---------- Exercise data ----------

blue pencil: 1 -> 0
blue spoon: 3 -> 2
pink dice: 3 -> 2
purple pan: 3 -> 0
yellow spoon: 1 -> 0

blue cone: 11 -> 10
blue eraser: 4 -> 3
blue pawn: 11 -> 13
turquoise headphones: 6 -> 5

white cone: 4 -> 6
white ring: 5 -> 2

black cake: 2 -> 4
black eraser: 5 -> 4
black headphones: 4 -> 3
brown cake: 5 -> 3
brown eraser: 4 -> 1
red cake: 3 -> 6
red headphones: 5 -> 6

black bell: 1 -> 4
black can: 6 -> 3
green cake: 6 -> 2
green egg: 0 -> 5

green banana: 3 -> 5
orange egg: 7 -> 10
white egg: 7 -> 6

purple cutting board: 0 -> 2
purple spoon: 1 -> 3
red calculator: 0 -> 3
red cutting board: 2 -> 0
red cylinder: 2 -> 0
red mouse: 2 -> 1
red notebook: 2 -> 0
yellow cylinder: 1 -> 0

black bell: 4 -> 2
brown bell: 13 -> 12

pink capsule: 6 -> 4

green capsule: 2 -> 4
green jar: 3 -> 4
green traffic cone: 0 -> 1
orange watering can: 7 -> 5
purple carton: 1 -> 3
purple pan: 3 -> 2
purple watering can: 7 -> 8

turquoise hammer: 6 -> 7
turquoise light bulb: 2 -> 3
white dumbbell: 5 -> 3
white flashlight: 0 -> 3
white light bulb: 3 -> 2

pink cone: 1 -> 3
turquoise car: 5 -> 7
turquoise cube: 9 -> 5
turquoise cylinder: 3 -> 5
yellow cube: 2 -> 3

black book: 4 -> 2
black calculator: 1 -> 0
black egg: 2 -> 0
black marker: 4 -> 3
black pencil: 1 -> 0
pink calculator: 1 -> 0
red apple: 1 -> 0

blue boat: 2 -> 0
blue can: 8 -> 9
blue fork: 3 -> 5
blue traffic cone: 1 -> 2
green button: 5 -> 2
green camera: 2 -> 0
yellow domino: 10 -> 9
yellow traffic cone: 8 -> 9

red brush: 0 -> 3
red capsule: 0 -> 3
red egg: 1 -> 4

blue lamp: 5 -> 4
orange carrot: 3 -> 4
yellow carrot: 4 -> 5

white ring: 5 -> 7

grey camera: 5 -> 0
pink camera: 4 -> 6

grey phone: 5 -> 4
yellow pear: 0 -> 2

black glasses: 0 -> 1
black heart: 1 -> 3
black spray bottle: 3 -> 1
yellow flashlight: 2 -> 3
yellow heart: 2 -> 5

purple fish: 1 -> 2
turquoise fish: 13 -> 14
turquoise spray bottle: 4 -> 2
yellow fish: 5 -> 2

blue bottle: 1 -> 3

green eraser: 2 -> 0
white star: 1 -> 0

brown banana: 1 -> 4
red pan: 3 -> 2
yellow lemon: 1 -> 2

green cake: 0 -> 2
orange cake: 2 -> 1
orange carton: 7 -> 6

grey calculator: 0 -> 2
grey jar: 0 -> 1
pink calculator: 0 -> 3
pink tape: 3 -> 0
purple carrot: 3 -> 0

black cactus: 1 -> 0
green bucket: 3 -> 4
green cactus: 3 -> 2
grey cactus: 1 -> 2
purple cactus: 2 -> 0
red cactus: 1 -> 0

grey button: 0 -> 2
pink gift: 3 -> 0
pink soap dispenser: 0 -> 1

----------

→ What to work on: When a line in the listing includes the word "camera", report that line in full.

→ Exercise solution:
green camera: 2 -> 0
grey camera: 5 -> 0
pink camera: 4 -> 6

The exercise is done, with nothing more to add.